Exercise instructions:
The first line of the entries and each line after it, through the one that contains "159, 242, 238]", are to be duplicated exactly; no picture belongs in the copy.

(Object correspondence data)
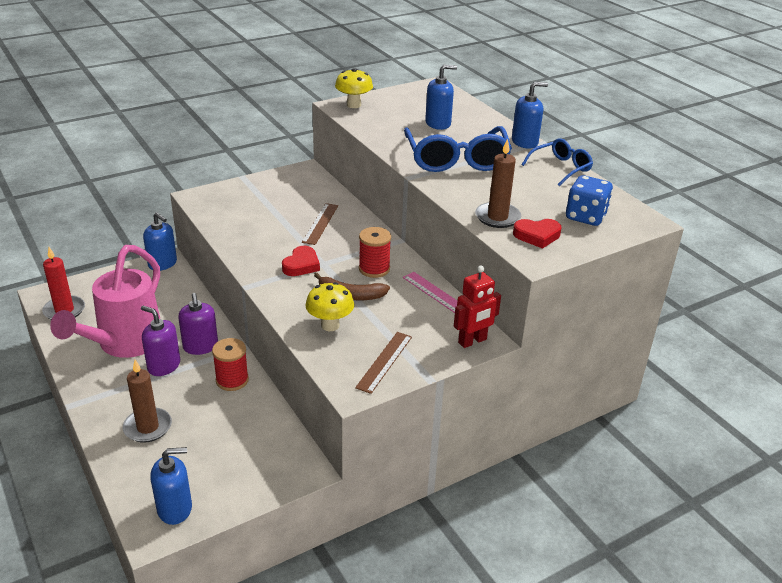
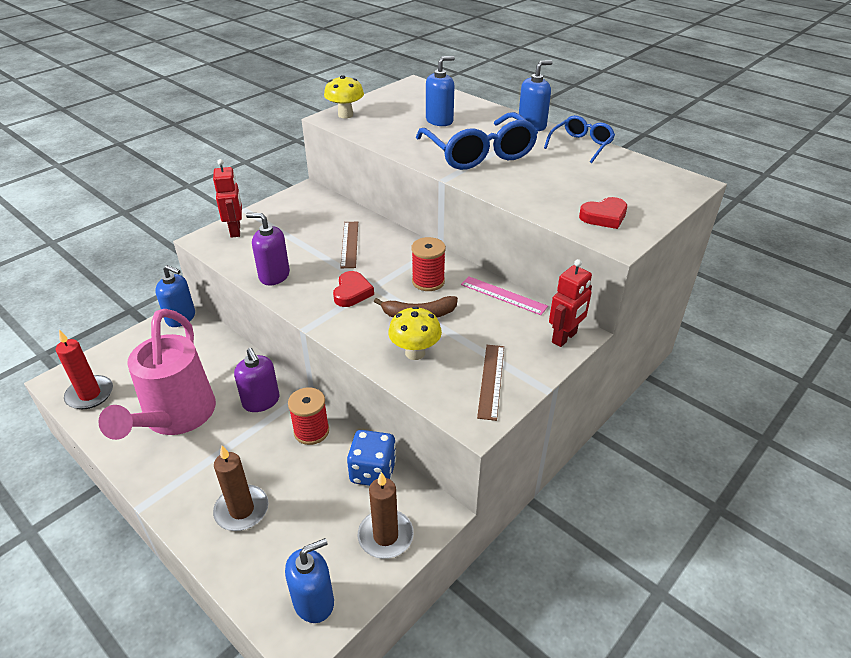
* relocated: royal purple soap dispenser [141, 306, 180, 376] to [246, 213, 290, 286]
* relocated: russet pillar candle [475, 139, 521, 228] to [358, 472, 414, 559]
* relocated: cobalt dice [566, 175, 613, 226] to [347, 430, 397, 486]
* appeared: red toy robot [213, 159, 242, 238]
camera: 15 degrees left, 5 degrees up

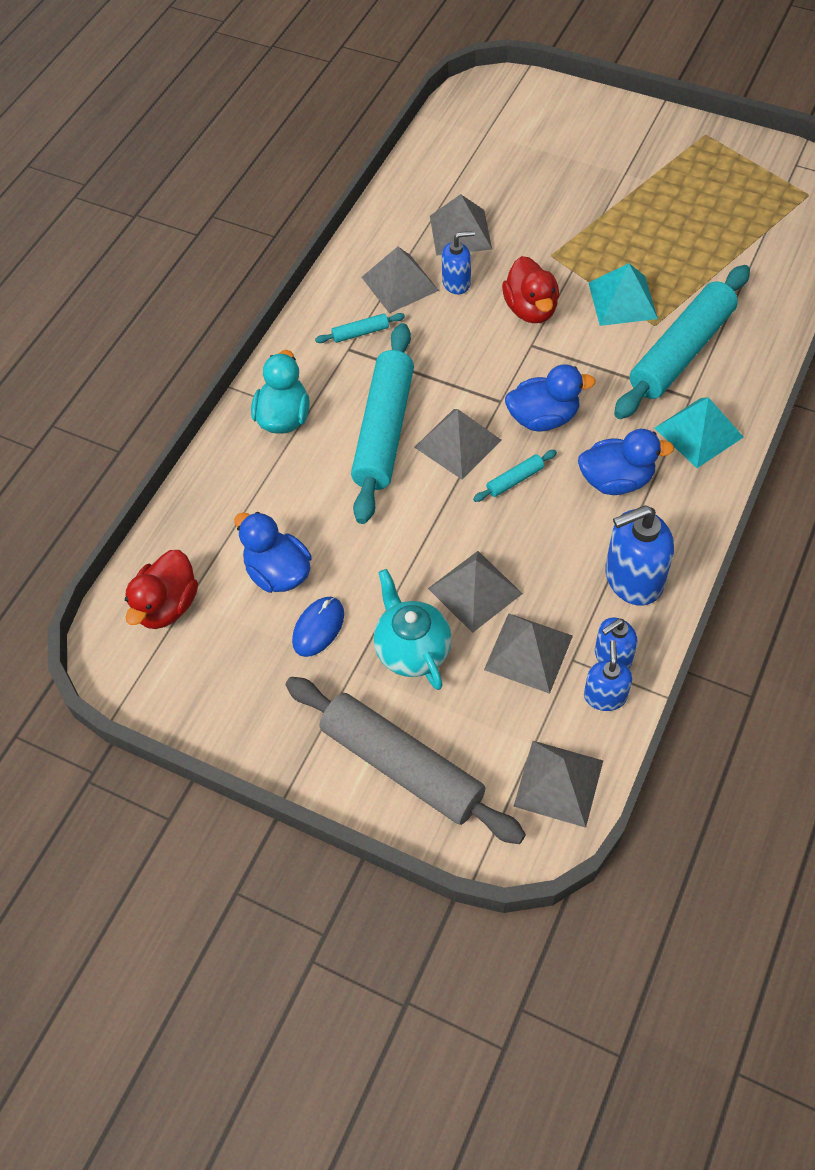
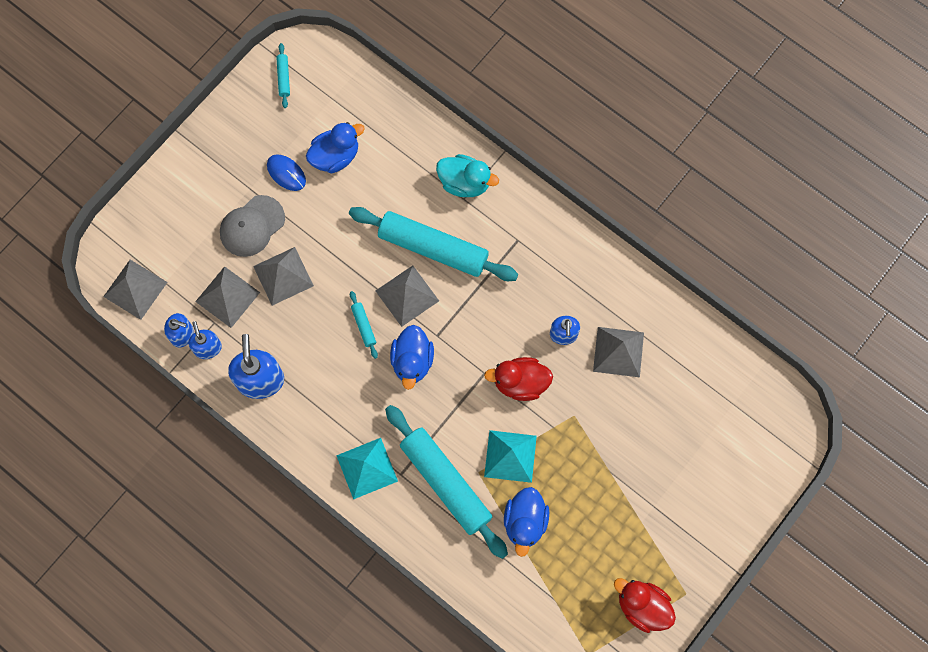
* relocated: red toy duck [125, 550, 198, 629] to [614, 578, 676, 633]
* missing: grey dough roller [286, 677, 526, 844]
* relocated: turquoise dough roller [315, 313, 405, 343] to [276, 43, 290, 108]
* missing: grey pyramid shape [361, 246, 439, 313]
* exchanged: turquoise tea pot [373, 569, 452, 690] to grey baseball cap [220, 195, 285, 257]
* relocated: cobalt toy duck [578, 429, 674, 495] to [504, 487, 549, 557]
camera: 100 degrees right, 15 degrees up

Response area:
* relocated: royal purple soap dispenser [141, 306, 180, 376] to [246, 213, 290, 286]
* relocated: russet pillar candle [475, 139, 521, 228] to [358, 472, 414, 559]
* relocated: cobalt dice [566, 175, 613, 226] to [347, 430, 397, 486]
* appeared: red toy robot [213, 159, 242, 238]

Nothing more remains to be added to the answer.